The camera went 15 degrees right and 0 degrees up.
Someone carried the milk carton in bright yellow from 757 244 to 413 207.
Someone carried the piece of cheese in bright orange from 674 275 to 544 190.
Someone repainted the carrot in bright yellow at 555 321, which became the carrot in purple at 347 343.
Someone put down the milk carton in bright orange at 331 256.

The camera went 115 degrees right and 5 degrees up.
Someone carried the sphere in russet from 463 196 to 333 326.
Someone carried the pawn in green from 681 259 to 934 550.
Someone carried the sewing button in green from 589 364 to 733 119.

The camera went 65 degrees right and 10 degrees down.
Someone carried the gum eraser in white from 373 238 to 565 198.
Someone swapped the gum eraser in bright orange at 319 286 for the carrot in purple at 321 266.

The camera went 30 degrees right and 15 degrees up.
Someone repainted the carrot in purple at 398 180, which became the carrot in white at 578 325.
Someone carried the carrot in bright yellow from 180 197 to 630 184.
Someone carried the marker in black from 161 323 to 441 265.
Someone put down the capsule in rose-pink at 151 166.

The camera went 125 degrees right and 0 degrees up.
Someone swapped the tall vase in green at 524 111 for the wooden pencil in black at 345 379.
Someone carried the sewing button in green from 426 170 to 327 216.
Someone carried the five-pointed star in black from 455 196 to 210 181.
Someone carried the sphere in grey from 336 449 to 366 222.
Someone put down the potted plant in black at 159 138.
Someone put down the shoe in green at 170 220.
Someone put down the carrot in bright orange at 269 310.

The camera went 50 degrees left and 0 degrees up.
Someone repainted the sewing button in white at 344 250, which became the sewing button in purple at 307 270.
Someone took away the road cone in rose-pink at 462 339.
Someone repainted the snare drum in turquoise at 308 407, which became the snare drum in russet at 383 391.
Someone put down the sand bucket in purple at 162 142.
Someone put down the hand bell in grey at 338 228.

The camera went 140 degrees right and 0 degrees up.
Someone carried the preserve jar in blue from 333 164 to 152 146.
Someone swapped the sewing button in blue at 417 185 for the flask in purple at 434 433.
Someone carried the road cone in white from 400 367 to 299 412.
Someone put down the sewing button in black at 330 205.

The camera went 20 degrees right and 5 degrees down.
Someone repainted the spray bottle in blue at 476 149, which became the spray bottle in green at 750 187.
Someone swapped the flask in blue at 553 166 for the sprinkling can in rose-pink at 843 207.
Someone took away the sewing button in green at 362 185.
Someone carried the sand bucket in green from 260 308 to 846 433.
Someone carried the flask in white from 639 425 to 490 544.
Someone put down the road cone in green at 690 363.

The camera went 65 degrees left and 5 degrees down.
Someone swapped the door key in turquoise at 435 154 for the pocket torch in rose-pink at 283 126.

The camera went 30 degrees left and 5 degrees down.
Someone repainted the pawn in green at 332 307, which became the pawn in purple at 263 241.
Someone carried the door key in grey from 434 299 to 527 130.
★ ★ ★
▸ **AIM OF THE TASK**
Output all entries exactly as given above.

▸ **RESPONSE BOX**
The camera went 15 degrees right and 0 degrees up.
Someone carried the milk carton in bright yellow from 757 244 to 413 207.
Someone carried the piece of cheese in bright orange from 674 275 to 544 190.
Someone repainted the carrot in bright yellow at 555 321, which became the carrot in purple at 347 343.
Someone put down the milk carton in bright orange at 331 256.

The camera went 115 degrees right and 5 degrees up.
Someone carried the sphere in russet from 463 196 to 333 326.
Someone carried the pawn in green from 681 259 to 934 550.
Someone carried the sewing button in green from 589 364 to 733 119.

The camera went 65 degrees right and 10 degrees down.
Someone carried the gum eraser in white from 373 238 to 565 198.
Someone swapped the gum eraser in bright orange at 319 286 for the carrot in purple at 321 266.

The camera went 30 degrees right and 15 degrees up.
Someone repainted the carrot in purple at 398 180, which became the carrot in white at 578 325.
Someone carried the carrot in bright yellow from 180 197 to 630 184.
Someone carried the marker in black from 161 323 to 441 265.
Someone put down the capsule in rose-pink at 151 166.

The camera went 125 degrees right and 0 degrees up.
Someone swapped the tall vase in green at 524 111 for the wooden pencil in black at 345 379.
Someone carried the sewing button in green from 426 170 to 327 216.
Someone carried the five-pointed star in black from 455 196 to 210 181.
Someone carried the sphere in grey from 336 449 to 366 222.
Someone put down the potted plant in black at 159 138.
Someone put down the shoe in green at 170 220.
Someone put down the carrot in bright orange at 269 310.

The camera went 50 degrees left and 0 degrees up.
Someone repainted the sewing button in white at 344 250, which became the sewing button in purple at 307 270.
Someone took away the road cone in rose-pink at 462 339.
Someone repainted the snare drum in turquoise at 308 407, which became the snare drum in russet at 383 391.
Someone put down the sand bucket in purple at 162 142.
Someone put down the hand bell in grey at 338 228.

The camera went 140 degrees right and 0 degrees up.
Someone carried the preserve jar in blue from 333 164 to 152 146.
Someone swapped the sewing button in blue at 417 185 for the flask in purple at 434 433.
Someone carried the road cone in white from 400 367 to 299 412.
Someone put down the sewing button in black at 330 205.

The camera went 20 degrees right and 5 degrees down.
Someone repainted the spray bottle in blue at 476 149, which became the spray bottle in green at 750 187.
Someone swapped the flask in blue at 553 166 for the sprinkling can in rose-pink at 843 207.
Someone took away the sewing button in green at 362 185.
Someone carried the sand bucket in green from 260 308 to 846 433.
Someone carried the flask in white from 639 425 to 490 544.
Someone put down the road cone in green at 690 363.

The camera went 65 degrees left and 5 degrees down.
Someone swapped the door key in turquoise at 435 154 for the pocket torch in rose-pink at 283 126.

The camera went 30 degrees left and 5 degrees down.
Someone repainted the pawn in green at 332 307, which became the pawn in purple at 263 241.
Someone carried the door key in grey from 434 299 to 527 130.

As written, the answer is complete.